--- begin Source records ---

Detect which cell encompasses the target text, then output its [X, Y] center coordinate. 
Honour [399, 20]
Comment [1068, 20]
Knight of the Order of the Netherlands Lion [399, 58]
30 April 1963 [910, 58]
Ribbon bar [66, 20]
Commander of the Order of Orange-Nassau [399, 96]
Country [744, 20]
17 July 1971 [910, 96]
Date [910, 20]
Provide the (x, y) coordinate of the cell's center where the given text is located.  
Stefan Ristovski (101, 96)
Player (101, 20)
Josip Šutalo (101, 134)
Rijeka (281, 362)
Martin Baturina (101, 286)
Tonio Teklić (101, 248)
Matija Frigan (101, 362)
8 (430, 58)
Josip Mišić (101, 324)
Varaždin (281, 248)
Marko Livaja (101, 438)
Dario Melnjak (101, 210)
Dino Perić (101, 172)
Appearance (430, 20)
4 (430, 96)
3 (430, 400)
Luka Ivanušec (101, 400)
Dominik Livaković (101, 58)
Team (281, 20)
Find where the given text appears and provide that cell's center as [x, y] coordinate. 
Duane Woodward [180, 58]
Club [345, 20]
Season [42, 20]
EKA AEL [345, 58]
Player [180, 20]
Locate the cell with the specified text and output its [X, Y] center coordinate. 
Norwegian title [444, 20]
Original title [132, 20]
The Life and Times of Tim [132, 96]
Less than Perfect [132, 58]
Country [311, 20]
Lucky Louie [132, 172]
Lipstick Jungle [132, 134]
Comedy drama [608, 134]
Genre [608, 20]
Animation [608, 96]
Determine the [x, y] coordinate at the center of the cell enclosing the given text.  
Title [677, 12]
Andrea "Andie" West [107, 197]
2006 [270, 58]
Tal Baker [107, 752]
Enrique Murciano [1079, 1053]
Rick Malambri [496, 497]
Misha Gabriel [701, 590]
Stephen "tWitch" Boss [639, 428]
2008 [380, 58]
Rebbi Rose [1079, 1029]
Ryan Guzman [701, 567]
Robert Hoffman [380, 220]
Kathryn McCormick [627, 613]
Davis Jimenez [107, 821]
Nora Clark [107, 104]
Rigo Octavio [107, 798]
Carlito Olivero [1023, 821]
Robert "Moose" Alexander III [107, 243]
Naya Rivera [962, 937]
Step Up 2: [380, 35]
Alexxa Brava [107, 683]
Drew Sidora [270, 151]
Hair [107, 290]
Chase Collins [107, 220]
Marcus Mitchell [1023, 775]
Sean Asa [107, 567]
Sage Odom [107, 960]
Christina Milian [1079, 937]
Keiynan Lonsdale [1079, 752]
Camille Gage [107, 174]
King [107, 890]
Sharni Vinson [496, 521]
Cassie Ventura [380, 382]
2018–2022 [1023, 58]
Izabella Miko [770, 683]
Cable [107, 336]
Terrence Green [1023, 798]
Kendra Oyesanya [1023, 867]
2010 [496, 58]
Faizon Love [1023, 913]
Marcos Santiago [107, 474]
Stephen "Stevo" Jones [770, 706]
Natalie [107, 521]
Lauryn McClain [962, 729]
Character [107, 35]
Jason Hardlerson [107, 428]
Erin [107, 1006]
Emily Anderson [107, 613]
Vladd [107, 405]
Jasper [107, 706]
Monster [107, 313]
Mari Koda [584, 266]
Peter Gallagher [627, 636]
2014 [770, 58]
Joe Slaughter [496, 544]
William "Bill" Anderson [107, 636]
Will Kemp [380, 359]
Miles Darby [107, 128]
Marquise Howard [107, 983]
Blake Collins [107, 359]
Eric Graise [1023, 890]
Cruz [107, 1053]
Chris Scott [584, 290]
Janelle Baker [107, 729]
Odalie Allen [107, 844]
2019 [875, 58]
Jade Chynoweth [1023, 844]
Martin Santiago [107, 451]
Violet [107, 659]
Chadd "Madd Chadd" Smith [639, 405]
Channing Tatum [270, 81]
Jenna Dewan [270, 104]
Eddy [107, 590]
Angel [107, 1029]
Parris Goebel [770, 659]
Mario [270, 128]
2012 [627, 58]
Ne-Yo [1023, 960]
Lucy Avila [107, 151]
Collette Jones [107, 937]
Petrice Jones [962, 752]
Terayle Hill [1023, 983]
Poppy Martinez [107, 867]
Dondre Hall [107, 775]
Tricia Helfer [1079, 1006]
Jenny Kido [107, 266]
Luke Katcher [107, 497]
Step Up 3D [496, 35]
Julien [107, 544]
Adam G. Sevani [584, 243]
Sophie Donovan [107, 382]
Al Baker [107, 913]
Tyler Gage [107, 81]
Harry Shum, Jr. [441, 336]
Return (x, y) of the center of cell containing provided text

--- end Source records ---

### Problem requirements:
Copy every one of the records above verbatim, keeping each line unchanged and in its original order.

### Exercise output:
Detect which cell encompasses the target text, then output its [X, Y] center coordinate. 
Honour [399, 20]
Comment [1068, 20]
Knight of the Order of the Netherlands Lion [399, 58]
30 April 1963 [910, 58]
Ribbon bar [66, 20]
Commander of the Order of Orange-Nassau [399, 96]
Country [744, 20]
17 July 1971 [910, 96]
Date [910, 20]
Provide the (x, y) coordinate of the cell's center where the given text is located.  
Stefan Ristovski (101, 96)
Player (101, 20)
Josip Šutalo (101, 134)
Rijeka (281, 362)
Martin Baturina (101, 286)
Tonio Teklić (101, 248)
Matija Frigan (101, 362)
8 (430, 58)
Josip Mišić (101, 324)
Varaždin (281, 248)
Marko Livaja (101, 438)
Dario Melnjak (101, 210)
Dino Perić (101, 172)
Appearance (430, 20)
4 (430, 96)
3 (430, 400)
Luka Ivanušec (101, 400)
Dominik Livaković (101, 58)
Team (281, 20)
Find where the given text appears and provide that cell's center as [x, y] coordinate. 
Duane Woodward [180, 58]
Club [345, 20]
Season [42, 20]
EKA AEL [345, 58]
Player [180, 20]
Locate the cell with the specified text and output its [X, Y] center coordinate. 
Norwegian title [444, 20]
Original title [132, 20]
The Life and Times of Tim [132, 96]
Less than Perfect [132, 58]
Country [311, 20]
Lucky Louie [132, 172]
Lipstick Jungle [132, 134]
Comedy drama [608, 134]
Genre [608, 20]
Animation [608, 96]
Determine the [x, y] coordinate at the center of the cell enclosing the given text.  
Title [677, 12]
Andrea "Andie" West [107, 197]
2006 [270, 58]
Tal Baker [107, 752]
Enrique Murciano [1079, 1053]
Rick Malambri [496, 497]
Misha Gabriel [701, 590]
Stephen "tWitch" Boss [639, 428]
2008 [380, 58]
Rebbi Rose [1079, 1029]
Ryan Guzman [701, 567]
Robert Hoffman [380, 220]
Kathryn McCormick [627, 613]
Davis Jimenez [107, 821]
Nora Clark [107, 104]
Rigo Octavio [107, 798]
Carlito Olivero [1023, 821]
Robert "Moose" Alexander III [107, 243]
Naya Rivera [962, 937]
Step Up 2: [380, 35]
Alexxa Brava [107, 683]
Drew Sidora [270, 151]
Hair [107, 290]
Chase Collins [107, 220]
Marcus Mitchell [1023, 775]
Sean Asa [107, 567]
Sage Odom [107, 960]
Christina Milian [1079, 937]
Keiynan Lonsdale [1079, 752]
Camille Gage [107, 174]
King [107, 890]
Sharni Vinson [496, 521]
Cassie Ventura [380, 382]
2018–2022 [1023, 58]
Izabella Miko [770, 683]
Cable [107, 336]
Terrence Green [1023, 798]
Kendra Oyesanya [1023, 867]
2010 [496, 58]
Faizon Love [1023, 913]
Marcos Santiago [107, 474]
Stephen "Stevo" Jones [770, 706]
Natalie [107, 521]
Lauryn McClain [962, 729]
Character [107, 35]
Jason Hardlerson [107, 428]
Erin [107, 1006]
Emily Anderson [107, 613]
Vladd [107, 405]
Jasper [107, 706]
Monster [107, 313]
Mari Koda [584, 266]
Peter Gallagher [627, 636]
2014 [770, 58]
Joe Slaughter [496, 544]
William "Bill" Anderson [107, 636]
Will Kemp [380, 359]
Miles Darby [107, 128]
Marquise Howard [107, 983]
Blake Collins [107, 359]
Eric Graise [1023, 890]
Cruz [107, 1053]
Chris Scott [584, 290]
Janelle Baker [107, 729]
Odalie Allen [107, 844]
2019 [875, 58]
Jade Chynoweth [1023, 844]
Martin Santiago [107, 451]
Violet [107, 659]
Chadd "Madd Chadd" Smith [639, 405]
Channing Tatum [270, 81]
Jenna Dewan [270, 104]
Eddy [107, 590]
Angel [107, 1029]
Parris Goebel [770, 659]
Mario [270, 128]
2012 [627, 58]
Ne-Yo [1023, 960]
Lucy Avila [107, 151]
Collette Jones [107, 937]
Petrice Jones [962, 752]
Terayle Hill [1023, 983]
Poppy Martinez [107, 867]
Dondre Hall [107, 775]
Tricia Helfer [1079, 1006]
Jenny Kido [107, 266]
Luke Katcher [107, 497]
Step Up 3D [496, 35]
Julien [107, 544]
Adam G. Sevani [584, 243]
Sophie Donovan [107, 382]
Al Baker [107, 913]
Tyler Gage [107, 81]
Harry Shum, Jr. [441, 336]
Return (x, y) of the center of cell containing provided text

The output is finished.